TASK REQUIREMENTS:
Please give back the lines from the line containing "grey nut: 3 -> 2" through the end of the listing below, exactly as written and without pictures.

THE INPUT:
========================

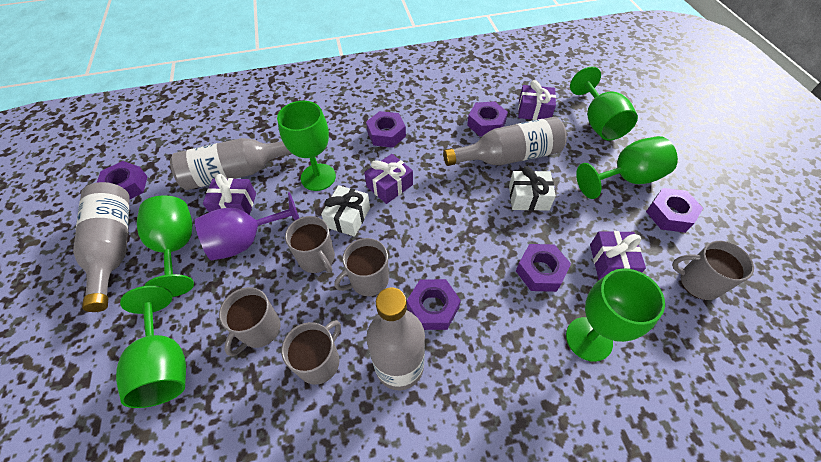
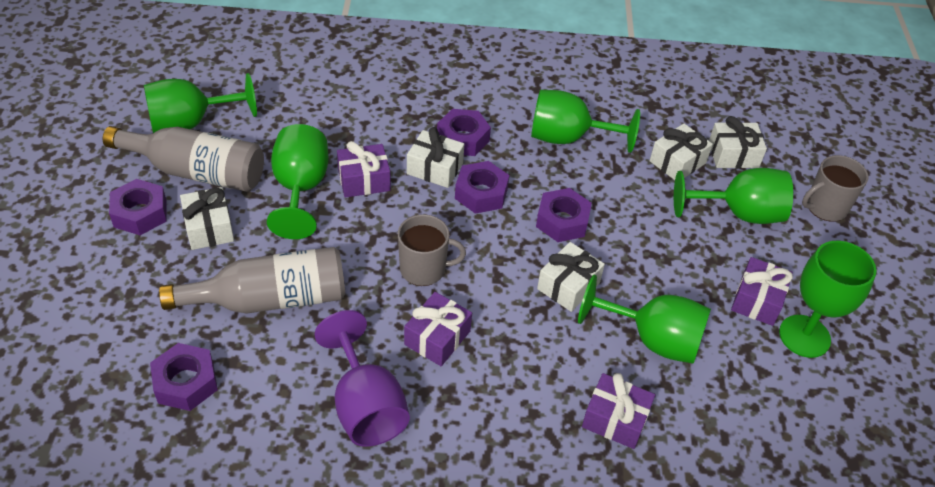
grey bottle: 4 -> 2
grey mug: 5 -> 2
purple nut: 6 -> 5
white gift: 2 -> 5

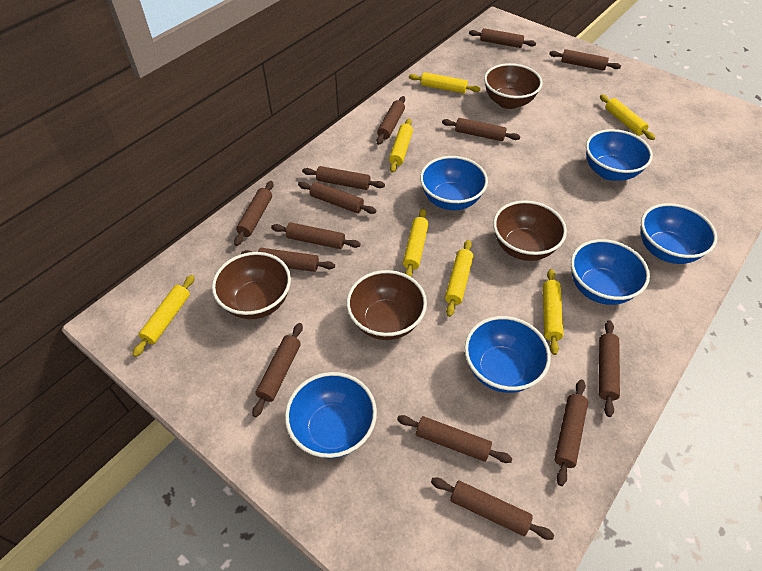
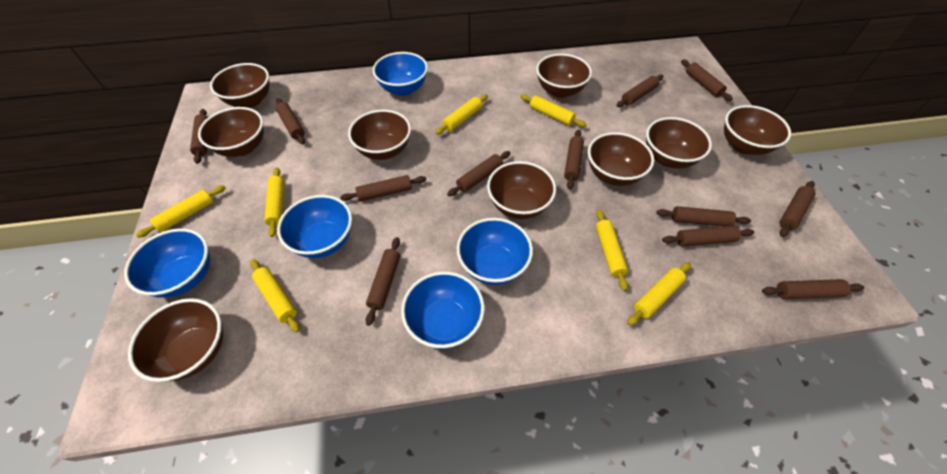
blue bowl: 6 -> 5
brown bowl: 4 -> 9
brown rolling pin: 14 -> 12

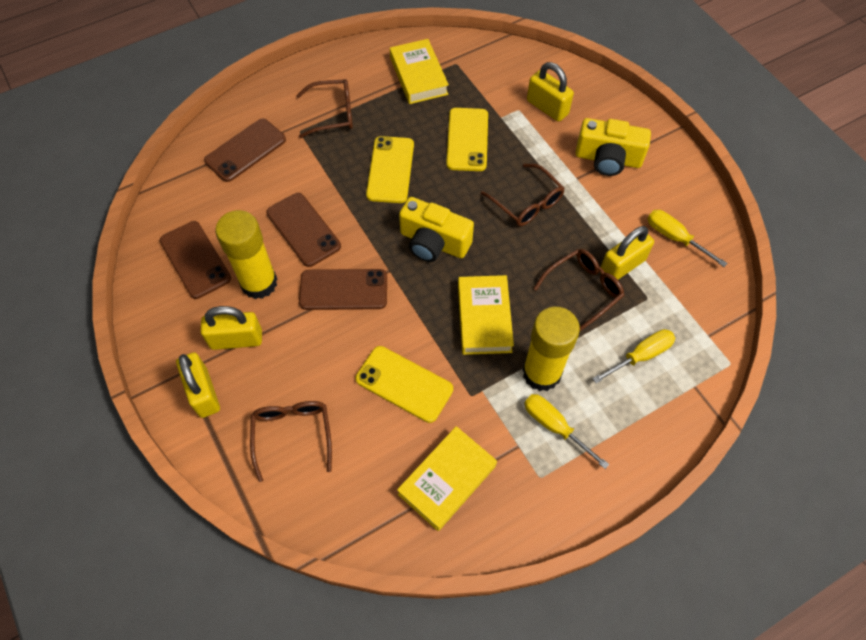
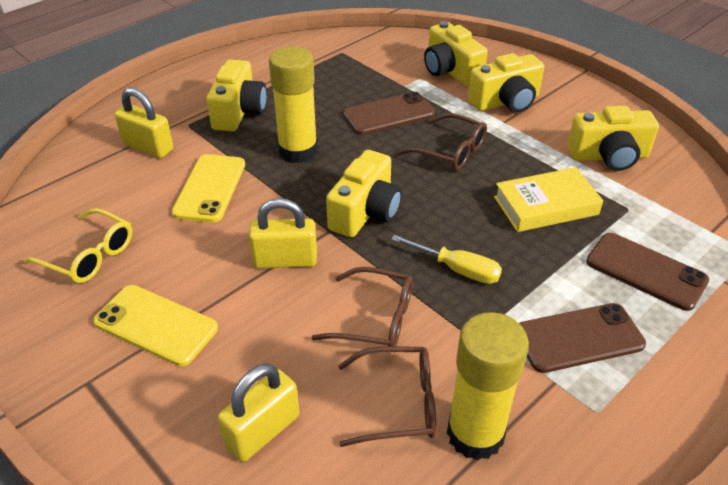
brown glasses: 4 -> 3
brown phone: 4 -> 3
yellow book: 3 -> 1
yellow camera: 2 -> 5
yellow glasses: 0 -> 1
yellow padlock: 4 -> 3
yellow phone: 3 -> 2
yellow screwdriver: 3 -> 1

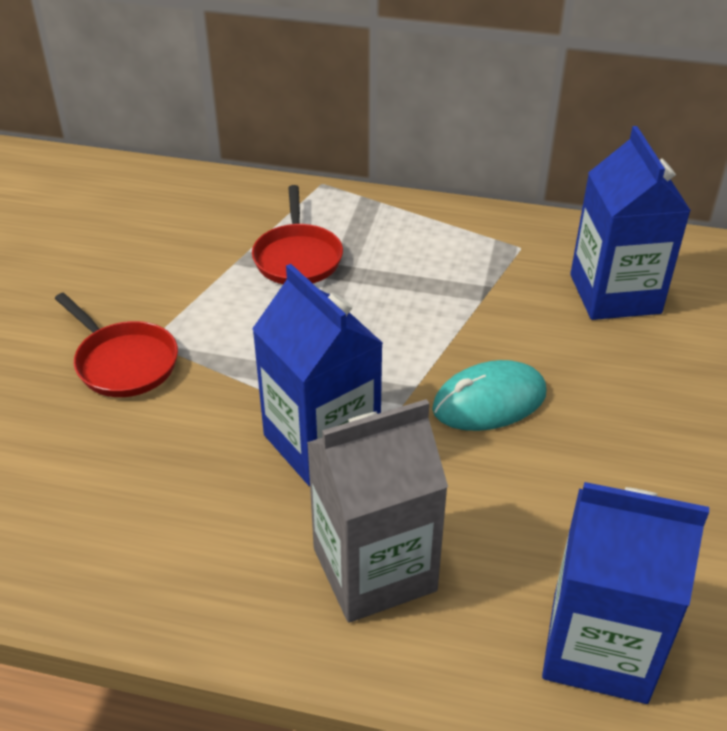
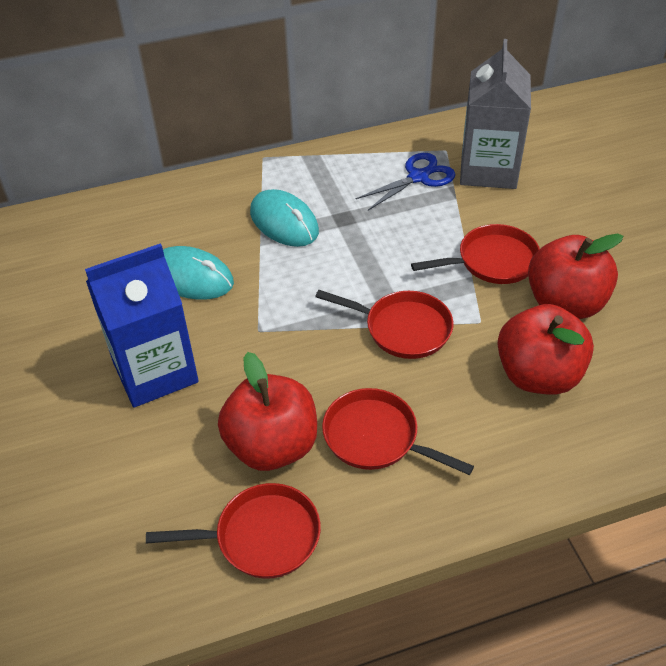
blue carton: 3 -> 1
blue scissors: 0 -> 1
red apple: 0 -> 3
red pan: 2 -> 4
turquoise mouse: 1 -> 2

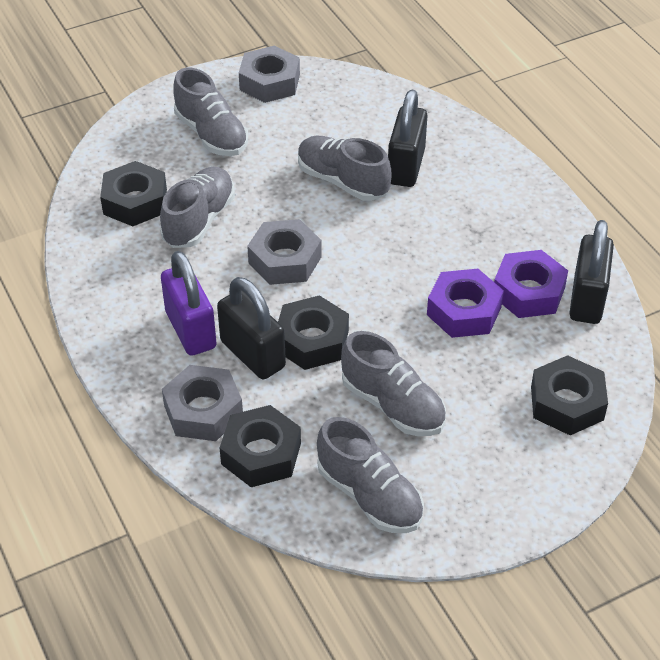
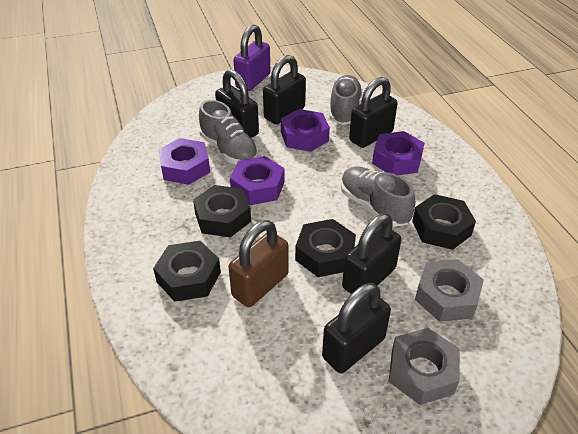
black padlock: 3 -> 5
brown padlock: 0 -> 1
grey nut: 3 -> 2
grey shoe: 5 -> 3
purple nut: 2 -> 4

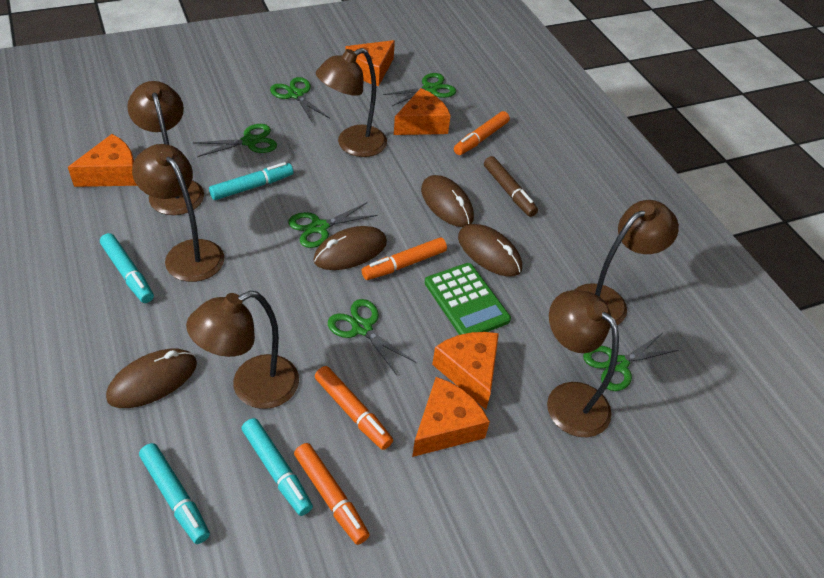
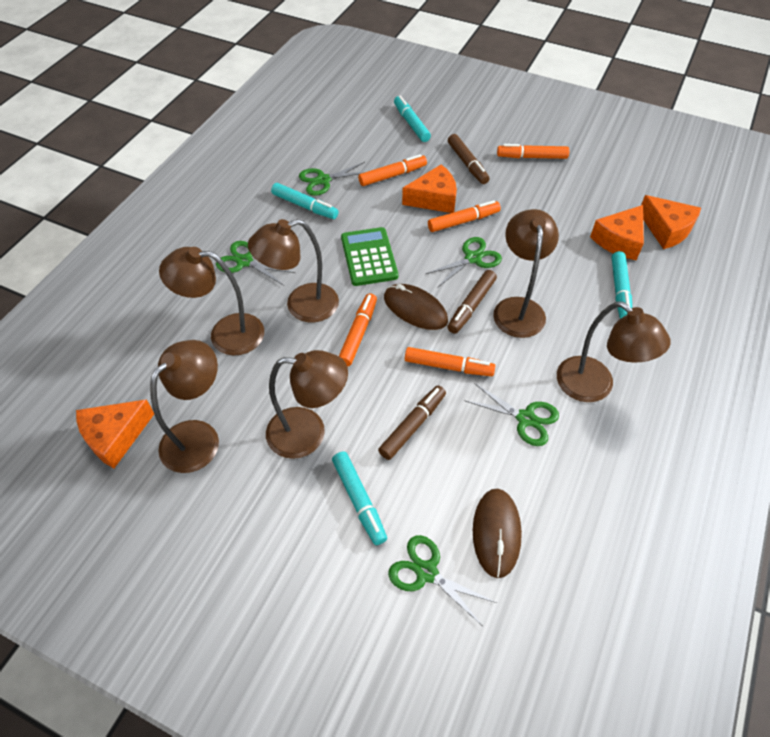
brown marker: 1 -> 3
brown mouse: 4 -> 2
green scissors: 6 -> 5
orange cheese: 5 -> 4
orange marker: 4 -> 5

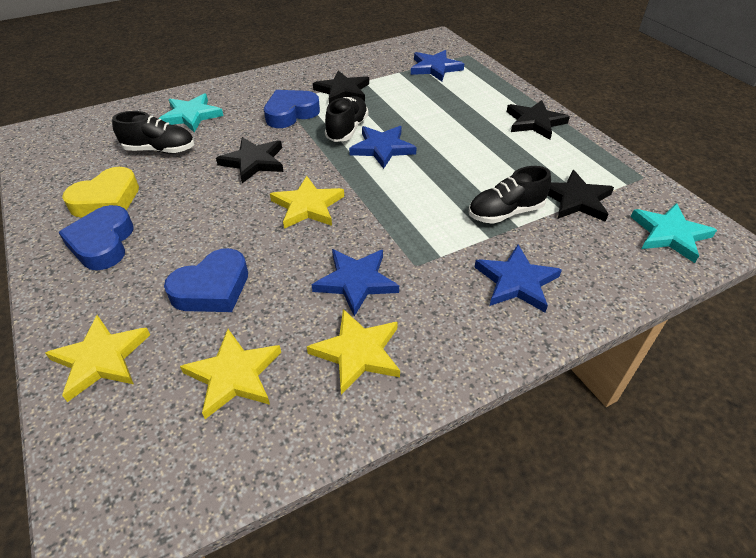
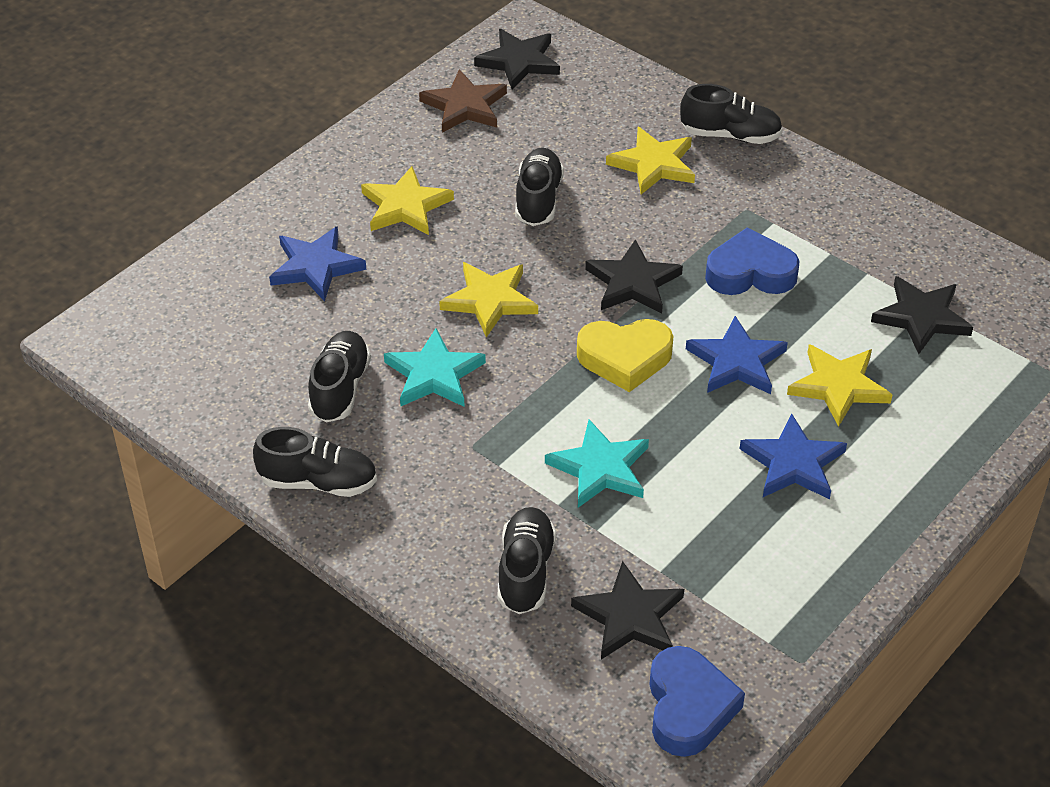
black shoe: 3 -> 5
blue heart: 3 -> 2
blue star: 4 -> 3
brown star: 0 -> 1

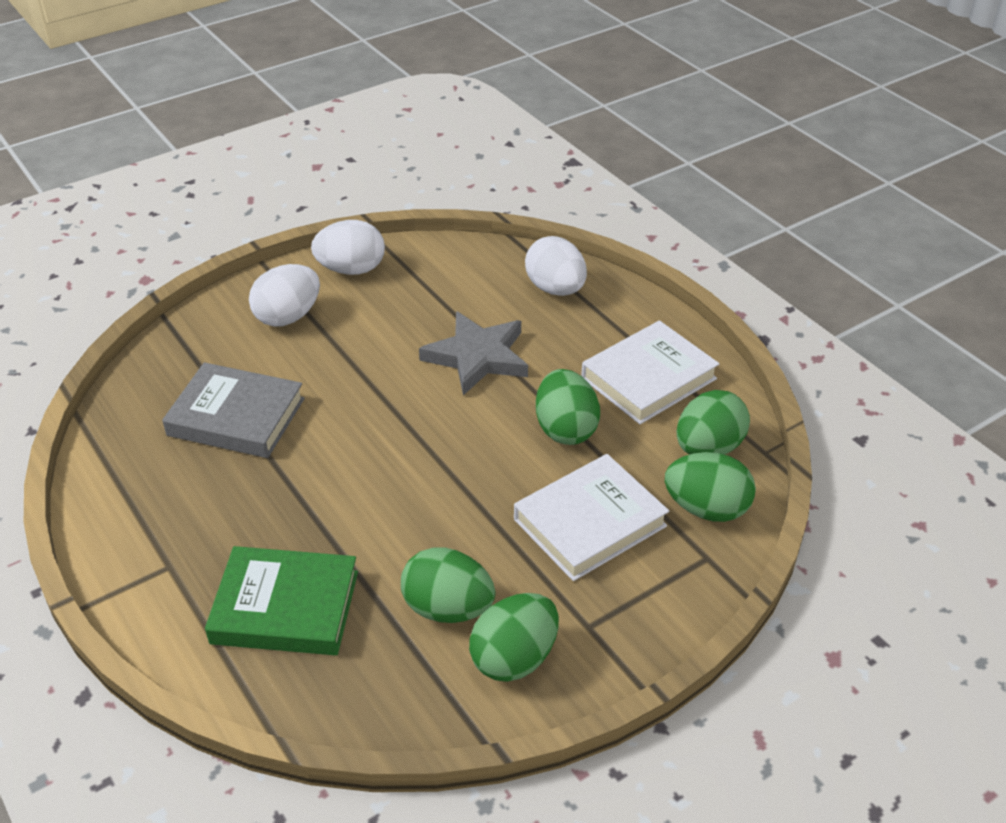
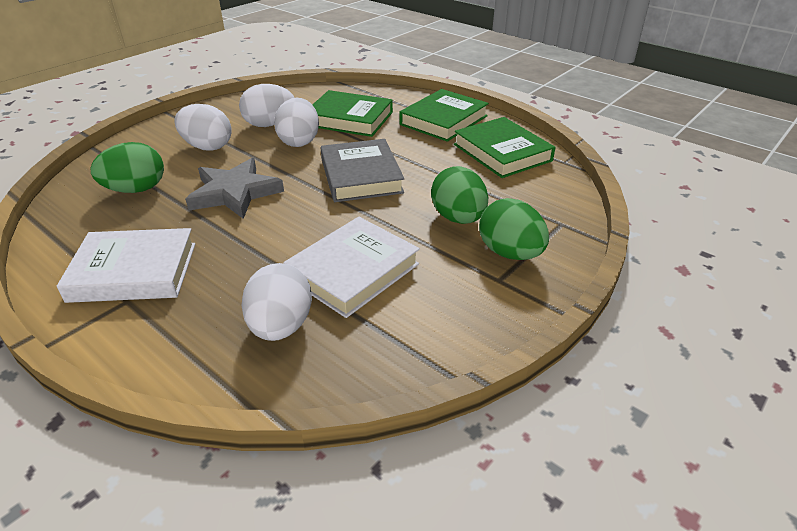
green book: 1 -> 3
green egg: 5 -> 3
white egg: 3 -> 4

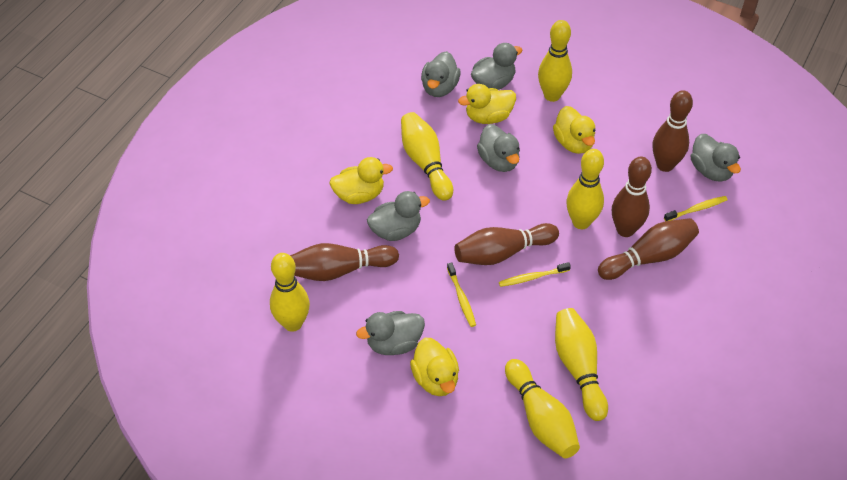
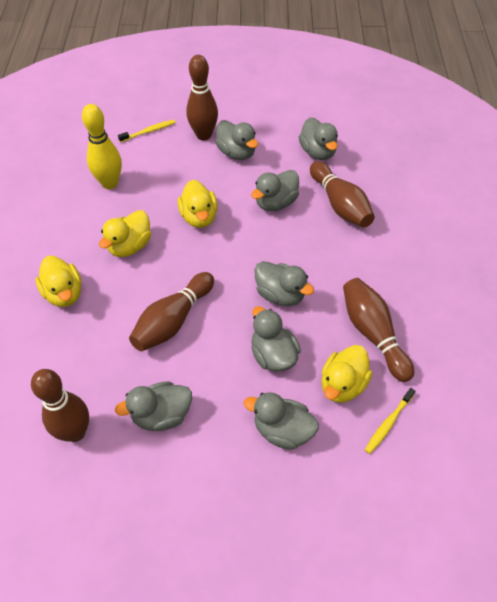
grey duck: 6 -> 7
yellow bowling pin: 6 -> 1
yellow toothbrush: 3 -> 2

========================

EXERCISE SOLUTION:
grey nut: 3 -> 2
grey shoe: 5 -> 3
purple nut: 2 -> 4

brown marker: 1 -> 3
brown mouse: 4 -> 2
green scissors: 6 -> 5
orange cheese: 5 -> 4
orange marker: 4 -> 5

black shoe: 3 -> 5
blue heart: 3 -> 2
blue star: 4 -> 3
brown star: 0 -> 1

green book: 1 -> 3
green egg: 5 -> 3
white egg: 3 -> 4

grey duck: 6 -> 7
yellow bowling pin: 6 -> 1
yellow toothbrush: 3 -> 2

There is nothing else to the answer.